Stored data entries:
★ ★ ★ ★ ★
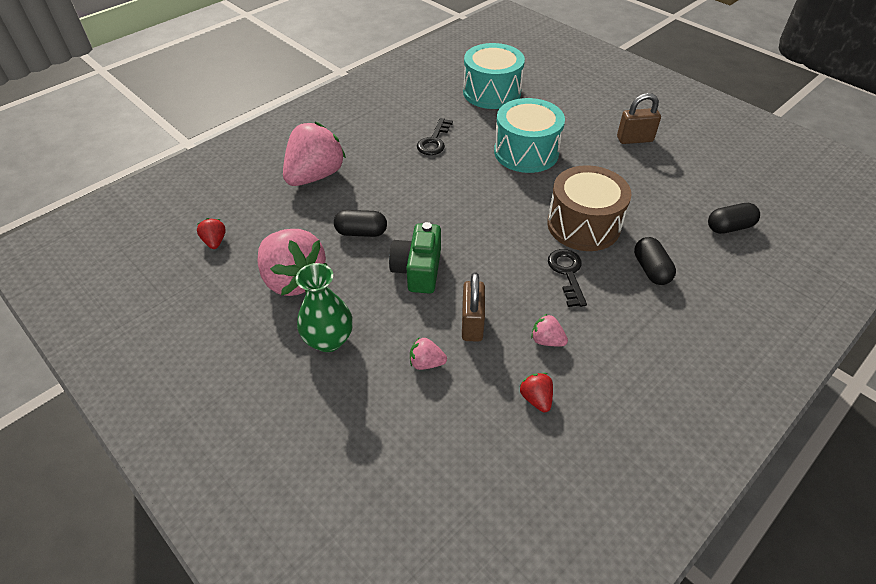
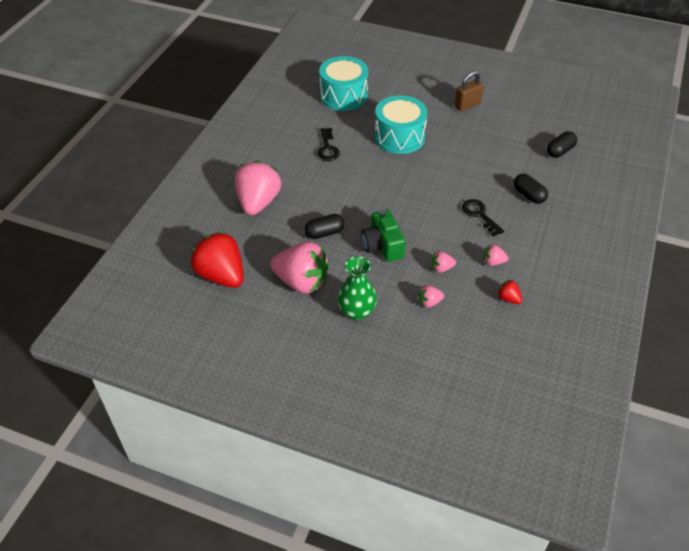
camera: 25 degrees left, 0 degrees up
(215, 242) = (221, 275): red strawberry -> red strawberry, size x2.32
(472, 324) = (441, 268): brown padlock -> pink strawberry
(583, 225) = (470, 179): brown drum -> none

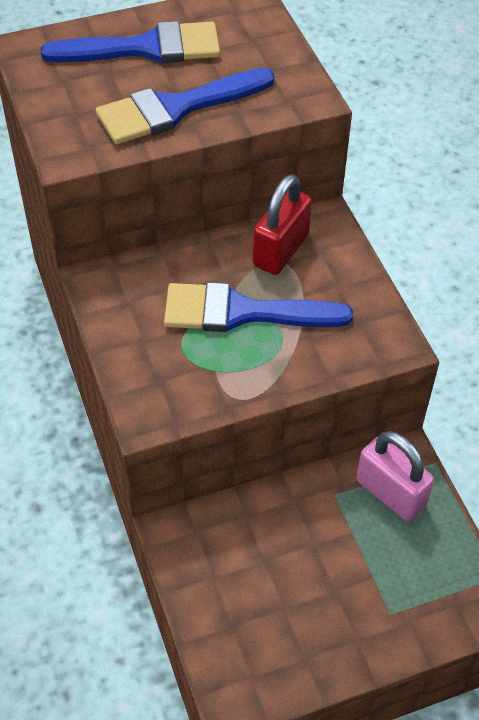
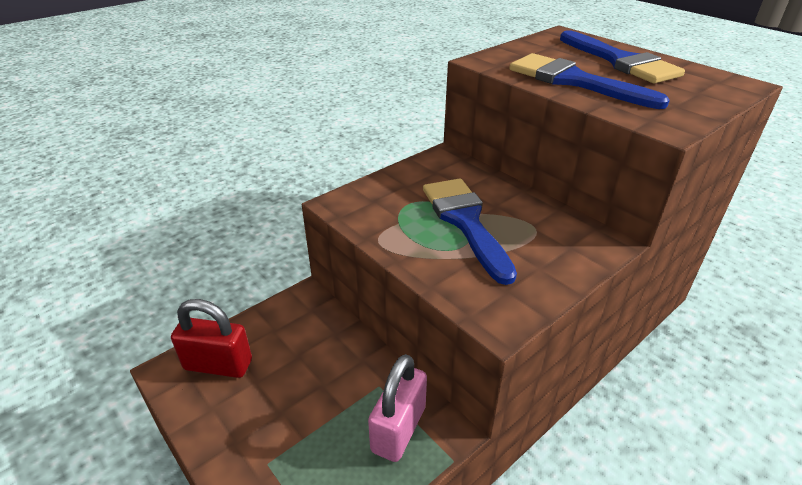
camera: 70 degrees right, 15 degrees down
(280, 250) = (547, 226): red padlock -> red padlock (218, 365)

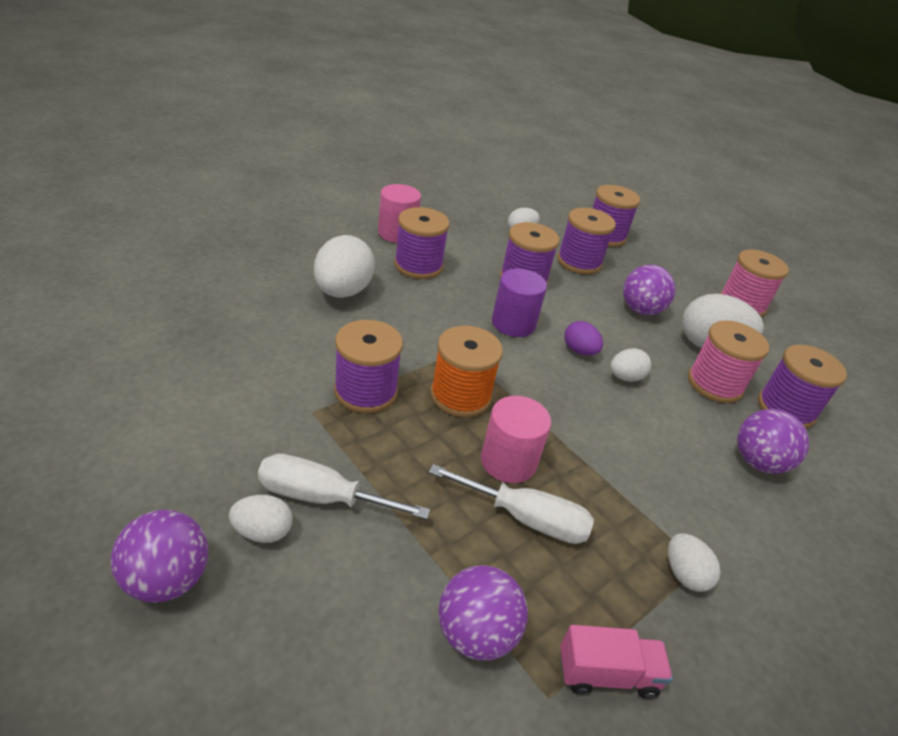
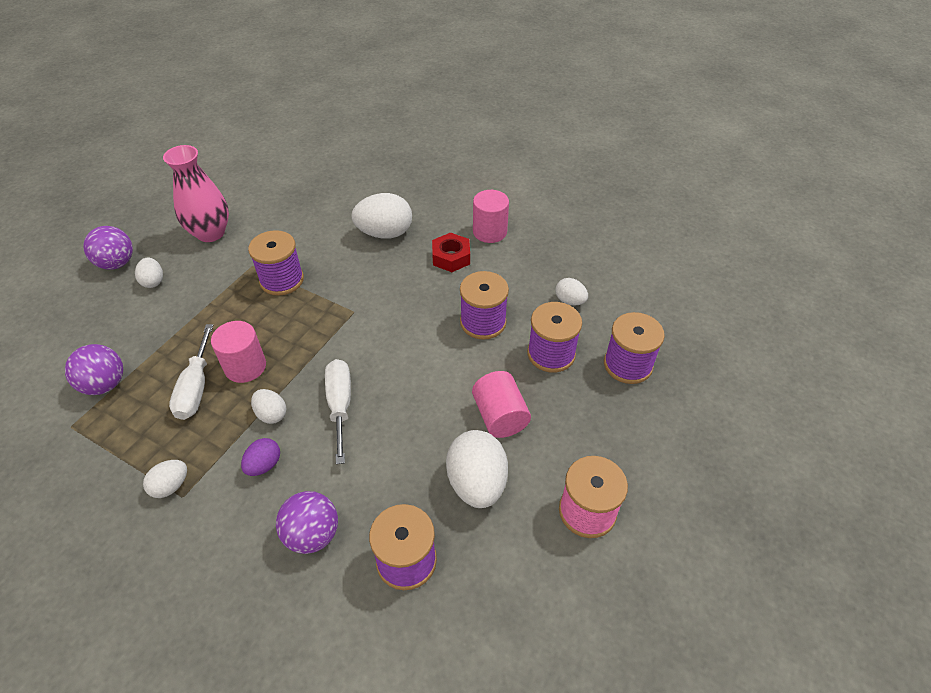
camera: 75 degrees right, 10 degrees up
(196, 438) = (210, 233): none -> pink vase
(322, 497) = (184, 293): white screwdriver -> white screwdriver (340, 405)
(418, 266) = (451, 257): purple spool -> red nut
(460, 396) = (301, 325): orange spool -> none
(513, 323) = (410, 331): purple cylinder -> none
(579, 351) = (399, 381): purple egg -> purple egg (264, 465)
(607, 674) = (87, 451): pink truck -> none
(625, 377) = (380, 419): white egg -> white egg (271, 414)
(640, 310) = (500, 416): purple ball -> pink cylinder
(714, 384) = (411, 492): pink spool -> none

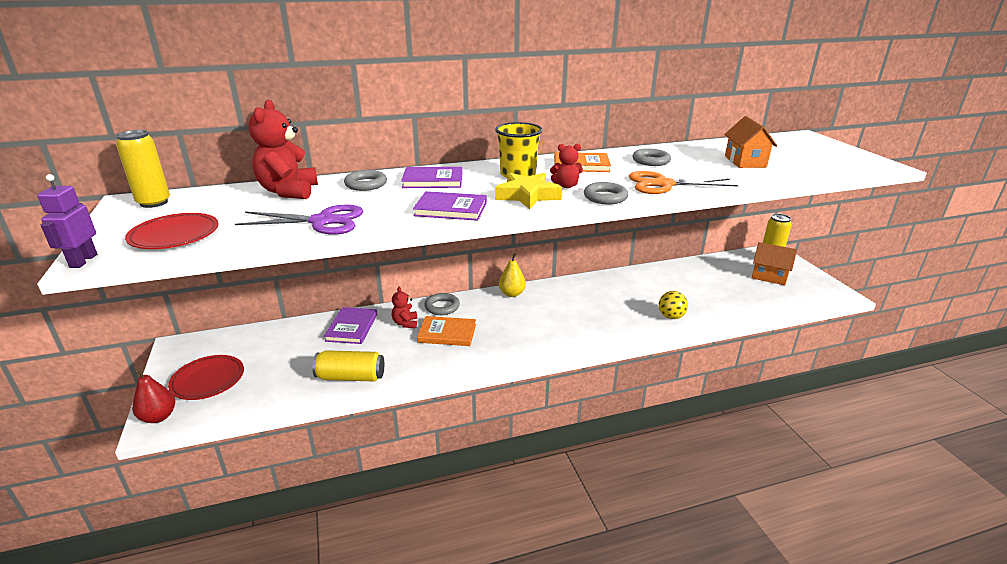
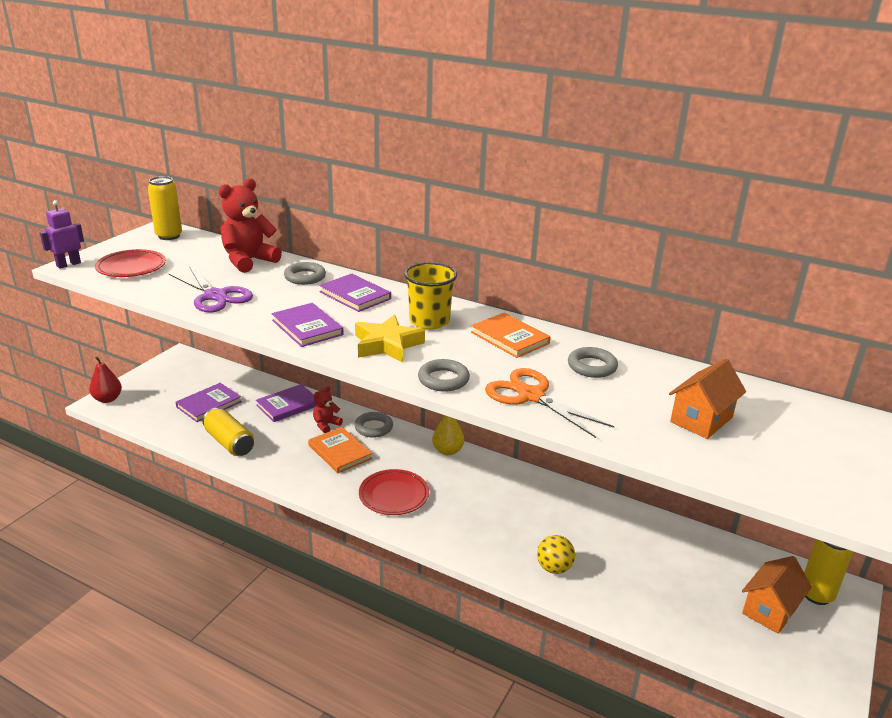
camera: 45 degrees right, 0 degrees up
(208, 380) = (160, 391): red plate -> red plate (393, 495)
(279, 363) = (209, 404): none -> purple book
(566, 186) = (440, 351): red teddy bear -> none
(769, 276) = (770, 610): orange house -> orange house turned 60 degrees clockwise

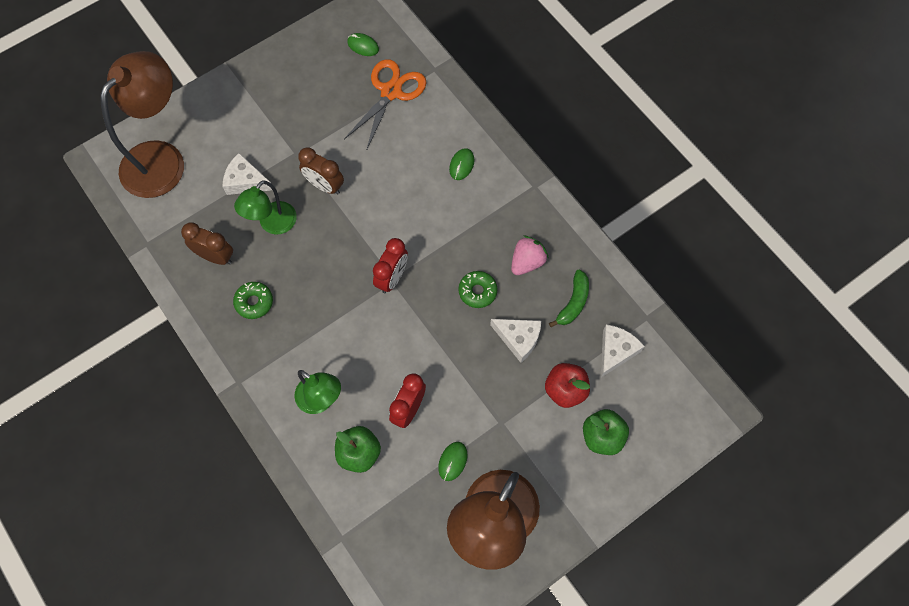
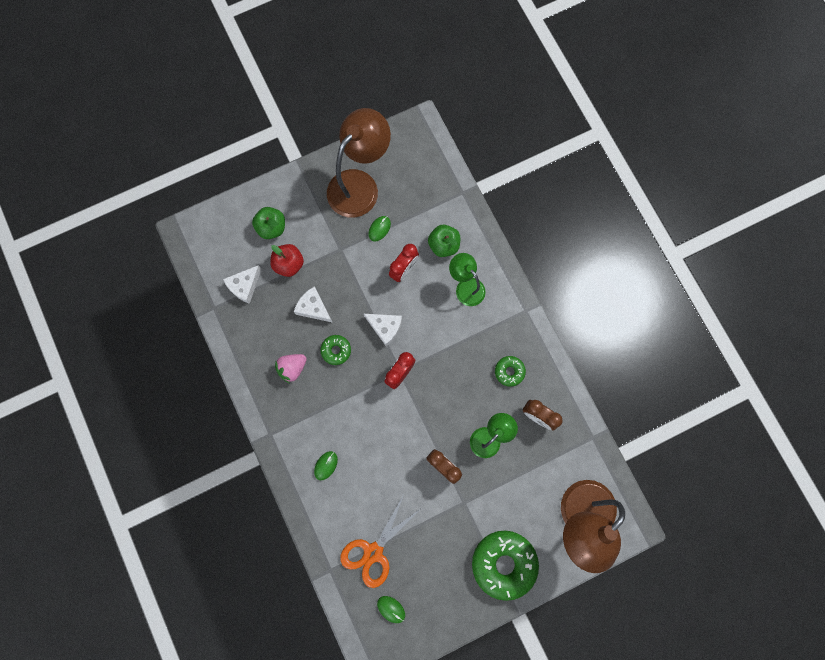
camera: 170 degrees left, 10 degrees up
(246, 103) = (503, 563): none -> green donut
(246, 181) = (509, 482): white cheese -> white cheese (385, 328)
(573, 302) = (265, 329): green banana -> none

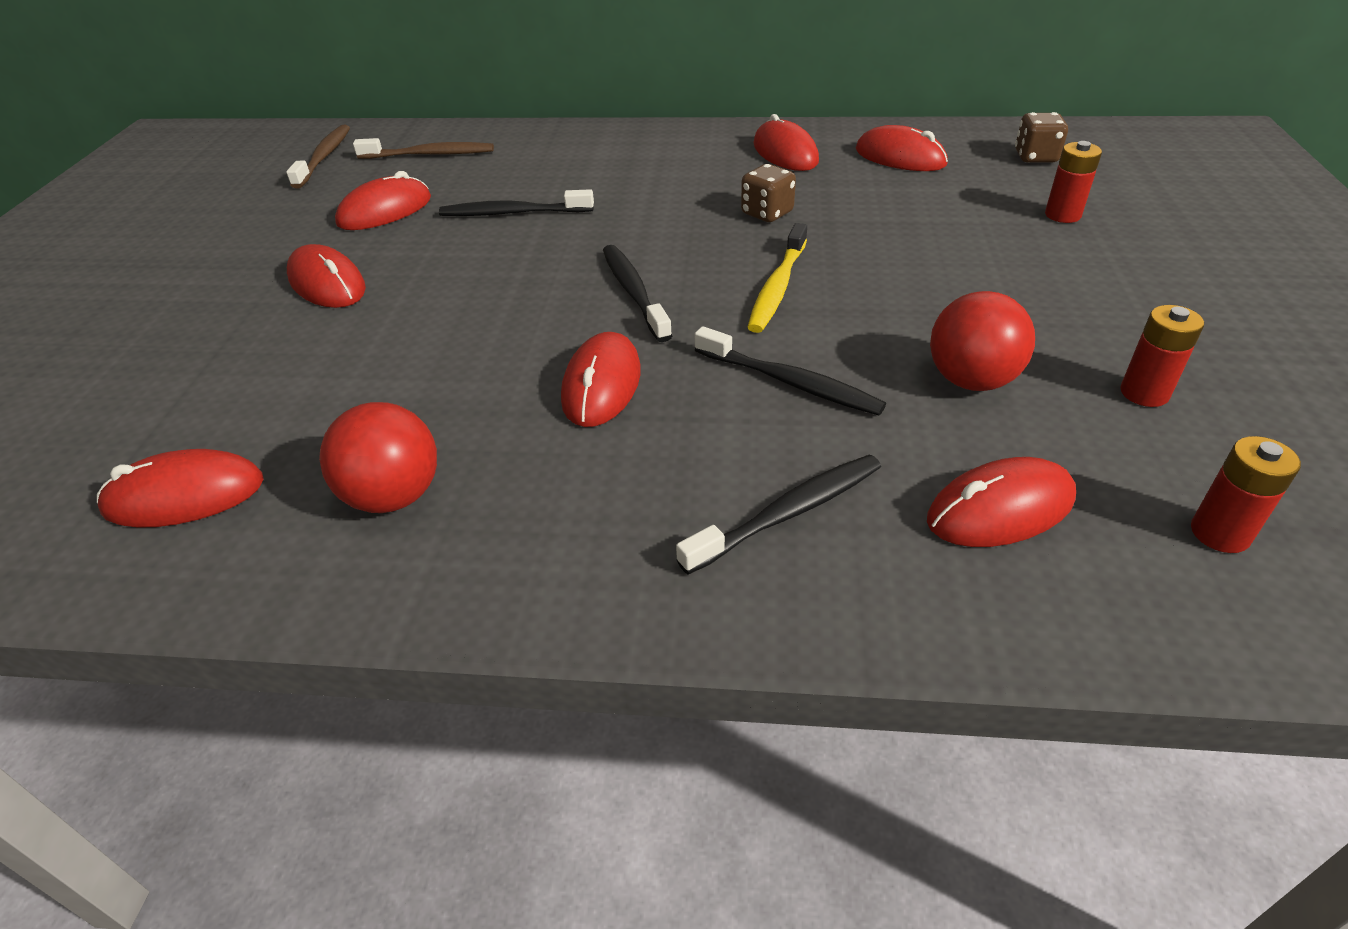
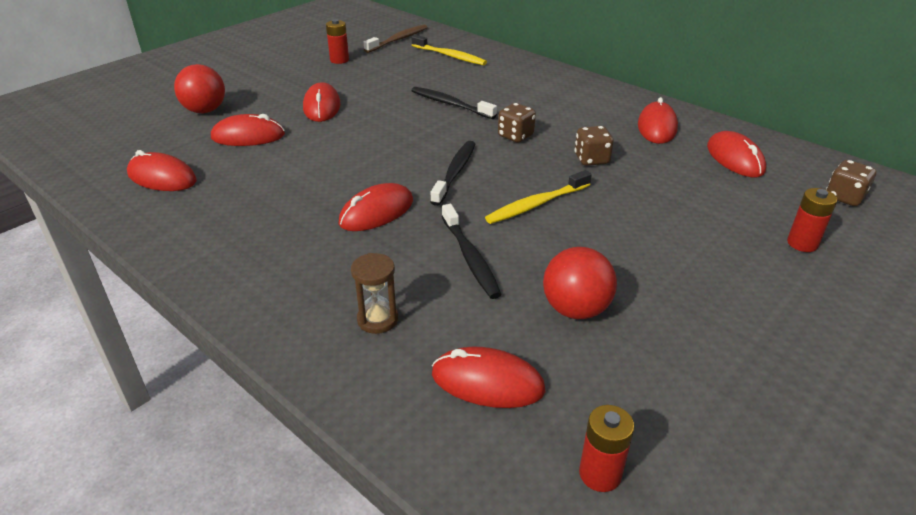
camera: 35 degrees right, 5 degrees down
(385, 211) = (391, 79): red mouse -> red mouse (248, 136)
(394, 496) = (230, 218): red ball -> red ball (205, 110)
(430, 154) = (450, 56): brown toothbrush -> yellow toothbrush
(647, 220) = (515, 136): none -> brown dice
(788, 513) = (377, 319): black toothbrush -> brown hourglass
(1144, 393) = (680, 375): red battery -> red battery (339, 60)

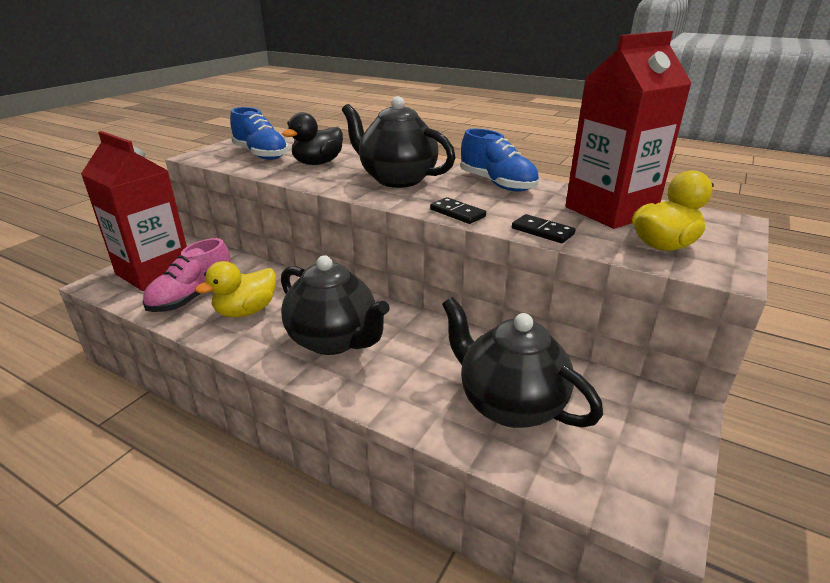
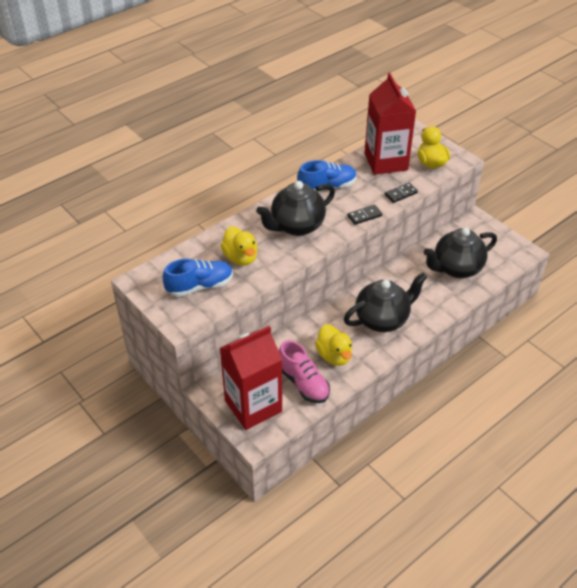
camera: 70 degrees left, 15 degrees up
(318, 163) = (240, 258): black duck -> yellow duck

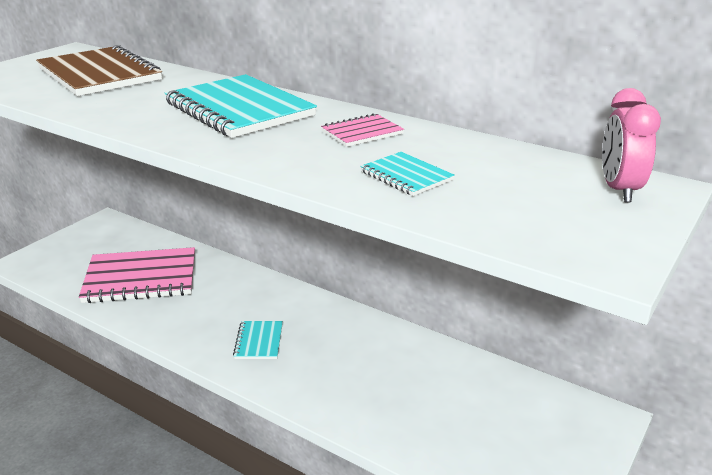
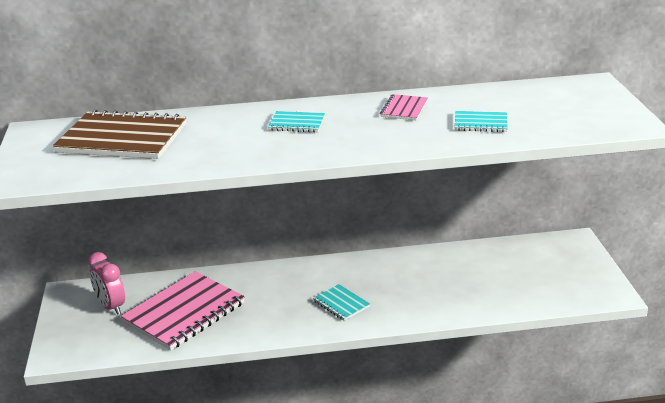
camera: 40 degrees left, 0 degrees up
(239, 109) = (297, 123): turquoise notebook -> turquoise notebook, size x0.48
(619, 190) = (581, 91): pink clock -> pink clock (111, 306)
★ ★ ★ ★ ★
◆ **Exercise details**:
Print the entries again exactly as they appear above. Do not print the pictures.

◆ **Result for this exercise**:
camera: 25 degrees left, 0 degrees up
(215, 242) = (221, 275): red strawberry -> red strawberry, size x2.32
(472, 324) = (441, 268): brown padlock -> pink strawberry
(583, 225) = (470, 179): brown drum -> none

camera: 70 degrees right, 15 degrees down
(280, 250) = (547, 226): red padlock -> red padlock (218, 365)

camera: 75 degrees right, 10 degrees up
(196, 438) = (210, 233): none -> pink vase
(322, 497) = (184, 293): white screwdriver -> white screwdriver (340, 405)
(418, 266) = (451, 257): purple spool -> red nut
(460, 396) = (301, 325): orange spool -> none
(513, 323) = (410, 331): purple cylinder -> none
(579, 351) = (399, 381): purple egg -> purple egg (264, 465)
(607, 674) = (87, 451): pink truck -> none
(625, 377) = (380, 419): white egg -> white egg (271, 414)
(640, 310) = (500, 416): purple ball -> pink cylinder
(714, 384) = (411, 492): pink spool -> none

camera: 45 degrees right, 0 degrees up
(208, 380) = (160, 391): red plate -> red plate (393, 495)
(279, 363) = (209, 404): none -> purple book
(566, 186) = (440, 351): red teddy bear -> none
(769, 276) = (770, 610): orange house -> orange house turned 60 degrees clockwise

camera: 170 degrees left, 10 degrees up
(246, 103) = (503, 563): none -> green donut
(246, 181) = (509, 482): white cheese -> white cheese (385, 328)
(573, 302) = (265, 329): green banana -> none

camera: 35 degrees right, 5 degrees down
(385, 211) = (391, 79): red mouse -> red mouse (248, 136)
(394, 496) = (230, 218): red ball -> red ball (205, 110)
(430, 154) = (450, 56): brown toothbrush -> yellow toothbrush
(647, 220) = (515, 136): none -> brown dice
(788, 513) = (377, 319): black toothbrush -> brown hourglass
(1144, 393) = (680, 375): red battery -> red battery (339, 60)

camera: 70 degrees left, 15 degrees up
(318, 163) = (240, 258): black duck -> yellow duck

camera: 40 degrees left, 0 degrees up
(239, 109) = (297, 123): turquoise notebook -> turquoise notebook, size x0.48
(619, 190) = (581, 91): pink clock -> pink clock (111, 306)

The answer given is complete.